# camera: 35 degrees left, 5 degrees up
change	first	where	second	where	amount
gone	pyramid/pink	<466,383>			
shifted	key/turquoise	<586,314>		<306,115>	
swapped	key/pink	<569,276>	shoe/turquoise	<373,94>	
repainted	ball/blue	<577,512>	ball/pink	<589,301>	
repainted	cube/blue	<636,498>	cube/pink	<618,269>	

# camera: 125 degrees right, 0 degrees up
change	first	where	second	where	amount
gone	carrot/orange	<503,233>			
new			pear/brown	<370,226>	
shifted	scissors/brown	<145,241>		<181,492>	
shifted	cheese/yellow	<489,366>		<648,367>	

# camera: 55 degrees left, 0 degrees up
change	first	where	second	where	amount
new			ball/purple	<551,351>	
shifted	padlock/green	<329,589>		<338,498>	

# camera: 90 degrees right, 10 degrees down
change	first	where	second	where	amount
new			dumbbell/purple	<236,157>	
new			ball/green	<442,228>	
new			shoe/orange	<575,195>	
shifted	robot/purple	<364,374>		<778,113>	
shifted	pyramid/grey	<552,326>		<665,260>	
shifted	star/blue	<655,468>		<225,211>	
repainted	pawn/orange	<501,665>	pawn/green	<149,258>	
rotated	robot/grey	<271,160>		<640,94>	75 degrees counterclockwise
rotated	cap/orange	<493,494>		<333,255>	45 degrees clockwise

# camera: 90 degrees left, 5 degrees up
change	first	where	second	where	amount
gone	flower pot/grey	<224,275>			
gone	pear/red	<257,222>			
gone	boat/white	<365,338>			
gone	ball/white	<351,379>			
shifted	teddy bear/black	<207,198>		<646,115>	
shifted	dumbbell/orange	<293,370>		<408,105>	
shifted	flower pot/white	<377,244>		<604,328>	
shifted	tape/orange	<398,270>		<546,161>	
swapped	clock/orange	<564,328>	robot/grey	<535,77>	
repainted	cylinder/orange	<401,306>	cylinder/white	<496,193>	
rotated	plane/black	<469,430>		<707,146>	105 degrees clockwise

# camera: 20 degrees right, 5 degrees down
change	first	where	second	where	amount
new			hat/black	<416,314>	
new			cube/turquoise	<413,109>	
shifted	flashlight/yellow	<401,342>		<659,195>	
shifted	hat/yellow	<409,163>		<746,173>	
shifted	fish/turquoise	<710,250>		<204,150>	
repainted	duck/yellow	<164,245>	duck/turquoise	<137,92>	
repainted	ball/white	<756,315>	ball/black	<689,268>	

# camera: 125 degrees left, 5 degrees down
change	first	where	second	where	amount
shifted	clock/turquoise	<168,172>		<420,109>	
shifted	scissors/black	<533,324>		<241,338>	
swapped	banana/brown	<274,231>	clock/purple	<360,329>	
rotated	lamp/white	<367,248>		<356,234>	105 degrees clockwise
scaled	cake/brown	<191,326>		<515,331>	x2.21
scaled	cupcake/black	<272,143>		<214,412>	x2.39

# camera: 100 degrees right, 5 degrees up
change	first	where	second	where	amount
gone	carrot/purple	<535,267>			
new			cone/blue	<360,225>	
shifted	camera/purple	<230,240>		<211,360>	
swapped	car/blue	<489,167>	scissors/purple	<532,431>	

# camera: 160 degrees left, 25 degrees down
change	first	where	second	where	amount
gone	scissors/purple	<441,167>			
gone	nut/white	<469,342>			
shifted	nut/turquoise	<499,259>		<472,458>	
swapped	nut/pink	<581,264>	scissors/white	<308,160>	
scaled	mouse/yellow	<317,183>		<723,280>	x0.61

--*--

# Exercise:
In full and without change, transcribe the data above.

# Answer to the exercise:
# camera: 35 degrees left, 5 degrees up
change	first	where	second	where	amount
gone	pyramid/pink	<466,383>			
shifted	key/turquoise	<586,314>		<306,115>	
swapped	key/pink	<569,276>	shoe/turquoise	<373,94>	
repainted	ball/blue	<577,512>	ball/pink	<589,301>	
repainted	cube/blue	<636,498>	cube/pink	<618,269>	

# camera: 125 degrees right, 0 degrees up
change	first	where	second	where	amount
gone	carrot/orange	<503,233>			
new			pear/brown	<370,226>	
shifted	scissors/brown	<145,241>		<181,492>	
shifted	cheese/yellow	<489,366>		<648,367>	

# camera: 55 degrees left, 0 degrees up
change	first	where	second	where	amount
new			ball/purple	<551,351>	
shifted	padlock/green	<329,589>		<338,498>	

# camera: 90 degrees right, 10 degrees down
change	first	where	second	where	amount
new			dumbbell/purple	<236,157>	
new			ball/green	<442,228>	
new			shoe/orange	<575,195>	
shifted	robot/purple	<364,374>		<778,113>	
shifted	pyramid/grey	<552,326>		<665,260>	
shifted	star/blue	<655,468>		<225,211>	
repainted	pawn/orange	<501,665>	pawn/green	<149,258>	
rotated	robot/grey	<271,160>		<640,94>	75 degrees counterclockwise
rotated	cap/orange	<493,494>		<333,255>	45 degrees clockwise

# camera: 90 degrees left, 5 degrees up
change	first	where	second	where	amount
gone	flower pot/grey	<224,275>			
gone	pear/red	<257,222>			
gone	boat/white	<365,338>			
gone	ball/white	<351,379>			
shifted	teddy bear/black	<207,198>		<646,115>	
shifted	dumbbell/orange	<293,370>		<408,105>	
shifted	flower pot/white	<377,244>		<604,328>	
shifted	tape/orange	<398,270>		<546,161>	
swapped	clock/orange	<564,328>	robot/grey	<535,77>	
repainted	cylinder/orange	<401,306>	cylinder/white	<496,193>	
rotated	plane/black	<469,430>		<707,146>	105 degrees clockwise

# camera: 20 degrees right, 5 degrees down
change	first	where	second	where	amount
new			hat/black	<416,314>	
new			cube/turquoise	<413,109>	
shifted	flashlight/yellow	<401,342>		<659,195>	
shifted	hat/yellow	<409,163>		<746,173>	
shifted	fish/turquoise	<710,250>		<204,150>	
repainted	duck/yellow	<164,245>	duck/turquoise	<137,92>	
repainted	ball/white	<756,315>	ball/black	<689,268>	

# camera: 125 degrees left, 5 degrees down
change	first	where	second	where	amount
shifted	clock/turquoise	<168,172>		<420,109>	
shifted	scissors/black	<533,324>		<241,338>	
swapped	banana/brown	<274,231>	clock/purple	<360,329>	
rotated	lamp/white	<367,248>		<356,234>	105 degrees clockwise
scaled	cake/brown	<191,326>		<515,331>	x2.21
scaled	cupcake/black	<272,143>		<214,412>	x2.39

# camera: 100 degrees right, 5 degrees up
change	first	where	second	where	amount
gone	carrot/purple	<535,267>			
new			cone/blue	<360,225>	
shifted	camera/purple	<230,240>		<211,360>	
swapped	car/blue	<489,167>	scissors/purple	<532,431>	

# camera: 160 degrees left, 25 degrees down
change	first	where	second	where	amount
gone	scissors/purple	<441,167>			
gone	nut/white	<469,342>			
shifted	nut/turquoise	<499,259>		<472,458>	
swapped	nut/pink	<581,264>	scissors/white	<308,160>	
scaled	mouse/yellow	<317,183>		<723,280>	x0.61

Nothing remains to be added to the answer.